Given task:
Return the number of lines in which the word "field" appears; add nothing else.

The data:
● ● ● ● ● ● ●
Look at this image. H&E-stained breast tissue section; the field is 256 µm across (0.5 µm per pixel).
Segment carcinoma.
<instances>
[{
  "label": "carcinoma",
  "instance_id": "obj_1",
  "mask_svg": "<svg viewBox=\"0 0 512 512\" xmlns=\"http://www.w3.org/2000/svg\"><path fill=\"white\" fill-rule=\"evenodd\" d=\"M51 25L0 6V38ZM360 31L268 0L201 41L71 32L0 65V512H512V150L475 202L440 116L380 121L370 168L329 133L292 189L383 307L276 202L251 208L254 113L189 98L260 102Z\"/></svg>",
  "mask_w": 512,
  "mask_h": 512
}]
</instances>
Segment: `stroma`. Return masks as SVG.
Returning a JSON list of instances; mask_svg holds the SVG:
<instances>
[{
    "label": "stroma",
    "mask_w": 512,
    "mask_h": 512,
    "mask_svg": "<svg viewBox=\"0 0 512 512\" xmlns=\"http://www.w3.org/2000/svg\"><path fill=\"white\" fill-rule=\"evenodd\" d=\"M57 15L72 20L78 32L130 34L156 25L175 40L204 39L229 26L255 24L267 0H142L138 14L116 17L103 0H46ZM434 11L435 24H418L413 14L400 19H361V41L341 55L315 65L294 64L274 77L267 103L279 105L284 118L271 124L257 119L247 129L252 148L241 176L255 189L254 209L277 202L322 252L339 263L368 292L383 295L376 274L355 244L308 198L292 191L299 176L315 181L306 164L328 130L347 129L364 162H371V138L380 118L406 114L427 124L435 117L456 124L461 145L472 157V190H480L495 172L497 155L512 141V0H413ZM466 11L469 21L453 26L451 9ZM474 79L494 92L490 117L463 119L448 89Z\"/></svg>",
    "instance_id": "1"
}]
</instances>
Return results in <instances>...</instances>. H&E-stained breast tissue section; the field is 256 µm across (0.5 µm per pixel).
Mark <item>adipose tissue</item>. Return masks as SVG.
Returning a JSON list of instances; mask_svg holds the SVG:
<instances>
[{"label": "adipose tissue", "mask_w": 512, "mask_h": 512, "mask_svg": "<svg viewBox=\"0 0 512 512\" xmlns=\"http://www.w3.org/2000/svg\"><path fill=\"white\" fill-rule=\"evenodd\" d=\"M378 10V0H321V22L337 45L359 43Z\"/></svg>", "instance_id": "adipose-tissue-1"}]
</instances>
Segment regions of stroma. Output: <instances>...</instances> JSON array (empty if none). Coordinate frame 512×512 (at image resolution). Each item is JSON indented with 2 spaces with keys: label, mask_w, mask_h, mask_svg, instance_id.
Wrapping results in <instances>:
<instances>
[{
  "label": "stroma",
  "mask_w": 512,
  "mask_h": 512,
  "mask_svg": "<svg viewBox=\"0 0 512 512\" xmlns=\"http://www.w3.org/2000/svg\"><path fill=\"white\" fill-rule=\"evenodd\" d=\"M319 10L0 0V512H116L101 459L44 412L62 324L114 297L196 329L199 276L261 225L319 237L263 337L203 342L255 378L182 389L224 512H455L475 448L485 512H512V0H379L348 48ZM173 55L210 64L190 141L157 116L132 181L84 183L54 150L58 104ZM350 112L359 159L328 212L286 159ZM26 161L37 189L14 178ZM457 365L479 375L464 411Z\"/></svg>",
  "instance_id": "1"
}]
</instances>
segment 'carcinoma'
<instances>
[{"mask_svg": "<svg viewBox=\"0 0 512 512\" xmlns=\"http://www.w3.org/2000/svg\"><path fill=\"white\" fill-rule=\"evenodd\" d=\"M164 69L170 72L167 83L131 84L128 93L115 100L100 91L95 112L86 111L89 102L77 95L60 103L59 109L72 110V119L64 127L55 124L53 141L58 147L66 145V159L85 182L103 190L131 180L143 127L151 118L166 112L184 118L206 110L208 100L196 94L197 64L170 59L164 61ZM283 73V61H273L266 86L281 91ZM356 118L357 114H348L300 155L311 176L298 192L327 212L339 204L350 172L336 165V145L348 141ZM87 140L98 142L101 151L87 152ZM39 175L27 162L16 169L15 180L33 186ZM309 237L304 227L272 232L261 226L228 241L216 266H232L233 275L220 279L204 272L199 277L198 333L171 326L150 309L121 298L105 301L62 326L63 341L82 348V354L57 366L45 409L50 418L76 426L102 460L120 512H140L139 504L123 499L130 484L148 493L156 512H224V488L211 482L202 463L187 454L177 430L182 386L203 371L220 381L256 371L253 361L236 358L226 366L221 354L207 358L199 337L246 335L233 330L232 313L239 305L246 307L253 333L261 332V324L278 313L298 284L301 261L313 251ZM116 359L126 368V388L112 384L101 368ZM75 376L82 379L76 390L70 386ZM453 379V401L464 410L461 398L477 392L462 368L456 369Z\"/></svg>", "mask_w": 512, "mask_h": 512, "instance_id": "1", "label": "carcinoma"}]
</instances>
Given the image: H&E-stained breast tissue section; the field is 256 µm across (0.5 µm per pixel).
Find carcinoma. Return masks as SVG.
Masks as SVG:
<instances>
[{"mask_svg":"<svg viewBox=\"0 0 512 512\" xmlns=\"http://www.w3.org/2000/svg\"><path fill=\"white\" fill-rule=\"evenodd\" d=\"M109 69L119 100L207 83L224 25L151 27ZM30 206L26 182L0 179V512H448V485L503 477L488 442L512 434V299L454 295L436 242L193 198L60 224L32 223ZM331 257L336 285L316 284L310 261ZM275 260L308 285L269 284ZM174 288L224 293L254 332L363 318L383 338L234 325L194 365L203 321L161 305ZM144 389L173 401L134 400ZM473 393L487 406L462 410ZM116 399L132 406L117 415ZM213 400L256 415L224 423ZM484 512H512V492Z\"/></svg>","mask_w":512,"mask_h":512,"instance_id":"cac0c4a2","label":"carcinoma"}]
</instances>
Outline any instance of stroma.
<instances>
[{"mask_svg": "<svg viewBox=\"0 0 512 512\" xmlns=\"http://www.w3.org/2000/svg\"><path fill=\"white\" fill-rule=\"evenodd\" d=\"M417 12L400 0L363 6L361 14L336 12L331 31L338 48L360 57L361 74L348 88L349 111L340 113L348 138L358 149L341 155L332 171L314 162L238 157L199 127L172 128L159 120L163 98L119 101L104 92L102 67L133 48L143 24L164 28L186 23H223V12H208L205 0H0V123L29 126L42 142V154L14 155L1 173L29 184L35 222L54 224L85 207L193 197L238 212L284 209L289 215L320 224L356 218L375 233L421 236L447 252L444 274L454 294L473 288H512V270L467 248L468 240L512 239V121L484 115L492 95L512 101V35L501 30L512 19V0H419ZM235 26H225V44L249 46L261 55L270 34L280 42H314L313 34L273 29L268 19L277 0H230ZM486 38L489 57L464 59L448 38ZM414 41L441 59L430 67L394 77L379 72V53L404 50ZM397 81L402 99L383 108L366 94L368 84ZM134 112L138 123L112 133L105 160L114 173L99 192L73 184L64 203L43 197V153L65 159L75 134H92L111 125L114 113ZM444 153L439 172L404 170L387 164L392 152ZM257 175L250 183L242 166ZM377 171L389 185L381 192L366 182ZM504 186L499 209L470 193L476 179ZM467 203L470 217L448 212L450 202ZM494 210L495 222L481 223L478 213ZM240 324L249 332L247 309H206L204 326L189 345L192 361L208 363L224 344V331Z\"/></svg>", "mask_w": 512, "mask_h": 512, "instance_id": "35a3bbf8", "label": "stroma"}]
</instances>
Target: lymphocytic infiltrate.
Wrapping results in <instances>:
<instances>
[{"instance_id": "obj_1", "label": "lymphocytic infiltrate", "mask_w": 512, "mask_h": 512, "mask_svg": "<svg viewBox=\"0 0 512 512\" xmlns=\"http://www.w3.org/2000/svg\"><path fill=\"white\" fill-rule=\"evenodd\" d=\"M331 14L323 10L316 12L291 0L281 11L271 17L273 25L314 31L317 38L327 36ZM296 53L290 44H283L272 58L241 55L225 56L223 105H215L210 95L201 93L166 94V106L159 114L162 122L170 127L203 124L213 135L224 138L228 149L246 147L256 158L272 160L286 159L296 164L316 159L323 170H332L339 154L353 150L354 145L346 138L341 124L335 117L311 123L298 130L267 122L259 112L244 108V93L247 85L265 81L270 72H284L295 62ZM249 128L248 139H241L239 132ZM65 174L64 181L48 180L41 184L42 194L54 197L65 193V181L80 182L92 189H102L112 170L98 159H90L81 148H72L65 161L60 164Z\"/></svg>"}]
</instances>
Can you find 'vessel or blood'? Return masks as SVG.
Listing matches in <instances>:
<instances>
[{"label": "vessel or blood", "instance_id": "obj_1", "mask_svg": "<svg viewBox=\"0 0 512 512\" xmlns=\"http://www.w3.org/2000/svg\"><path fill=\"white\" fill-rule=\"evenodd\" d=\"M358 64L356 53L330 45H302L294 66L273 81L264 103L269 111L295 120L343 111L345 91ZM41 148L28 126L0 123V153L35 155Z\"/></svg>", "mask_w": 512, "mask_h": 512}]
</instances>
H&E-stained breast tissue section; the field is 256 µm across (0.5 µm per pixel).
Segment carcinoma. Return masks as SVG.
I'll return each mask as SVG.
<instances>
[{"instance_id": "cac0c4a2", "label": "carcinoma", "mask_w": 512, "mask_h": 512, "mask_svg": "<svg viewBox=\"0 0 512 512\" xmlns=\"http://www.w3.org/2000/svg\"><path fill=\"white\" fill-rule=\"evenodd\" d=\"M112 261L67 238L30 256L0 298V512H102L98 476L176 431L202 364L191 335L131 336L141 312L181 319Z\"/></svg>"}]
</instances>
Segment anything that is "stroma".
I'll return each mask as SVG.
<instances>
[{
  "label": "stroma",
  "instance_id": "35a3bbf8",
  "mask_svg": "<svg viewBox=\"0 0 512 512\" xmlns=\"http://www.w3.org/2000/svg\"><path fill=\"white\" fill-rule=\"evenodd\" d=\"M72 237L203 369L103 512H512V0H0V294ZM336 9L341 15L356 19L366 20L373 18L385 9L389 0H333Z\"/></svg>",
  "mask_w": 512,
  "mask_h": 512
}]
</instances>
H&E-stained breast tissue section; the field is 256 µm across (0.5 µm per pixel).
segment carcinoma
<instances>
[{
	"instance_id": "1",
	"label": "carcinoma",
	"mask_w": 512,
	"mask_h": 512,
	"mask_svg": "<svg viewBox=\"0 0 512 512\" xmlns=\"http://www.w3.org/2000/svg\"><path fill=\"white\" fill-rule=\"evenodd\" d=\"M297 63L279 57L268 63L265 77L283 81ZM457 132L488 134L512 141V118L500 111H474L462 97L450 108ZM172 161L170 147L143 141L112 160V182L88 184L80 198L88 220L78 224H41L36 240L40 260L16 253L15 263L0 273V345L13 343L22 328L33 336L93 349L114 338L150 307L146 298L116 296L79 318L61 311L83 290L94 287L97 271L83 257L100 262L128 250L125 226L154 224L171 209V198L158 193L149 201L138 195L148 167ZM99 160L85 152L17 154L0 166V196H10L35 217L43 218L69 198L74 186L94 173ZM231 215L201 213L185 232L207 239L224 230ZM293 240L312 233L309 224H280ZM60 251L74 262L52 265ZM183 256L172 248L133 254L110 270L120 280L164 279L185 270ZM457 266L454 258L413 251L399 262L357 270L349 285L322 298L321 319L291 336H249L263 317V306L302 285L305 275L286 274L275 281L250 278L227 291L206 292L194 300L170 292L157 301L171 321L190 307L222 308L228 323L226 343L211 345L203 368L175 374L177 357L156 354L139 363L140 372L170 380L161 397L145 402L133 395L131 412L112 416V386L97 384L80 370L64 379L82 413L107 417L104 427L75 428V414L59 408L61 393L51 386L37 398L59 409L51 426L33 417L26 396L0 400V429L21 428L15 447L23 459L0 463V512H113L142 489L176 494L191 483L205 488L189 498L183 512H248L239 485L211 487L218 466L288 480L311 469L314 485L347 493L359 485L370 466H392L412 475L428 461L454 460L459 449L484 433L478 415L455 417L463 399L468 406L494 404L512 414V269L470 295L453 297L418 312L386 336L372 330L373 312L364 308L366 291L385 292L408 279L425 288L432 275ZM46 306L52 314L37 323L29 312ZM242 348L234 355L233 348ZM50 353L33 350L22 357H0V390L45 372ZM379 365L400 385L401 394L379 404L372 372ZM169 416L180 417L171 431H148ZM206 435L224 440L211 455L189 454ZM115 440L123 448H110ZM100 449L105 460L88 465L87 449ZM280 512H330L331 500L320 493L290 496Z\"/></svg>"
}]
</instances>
● ● ● ● ● ● ●
Exercise response:
5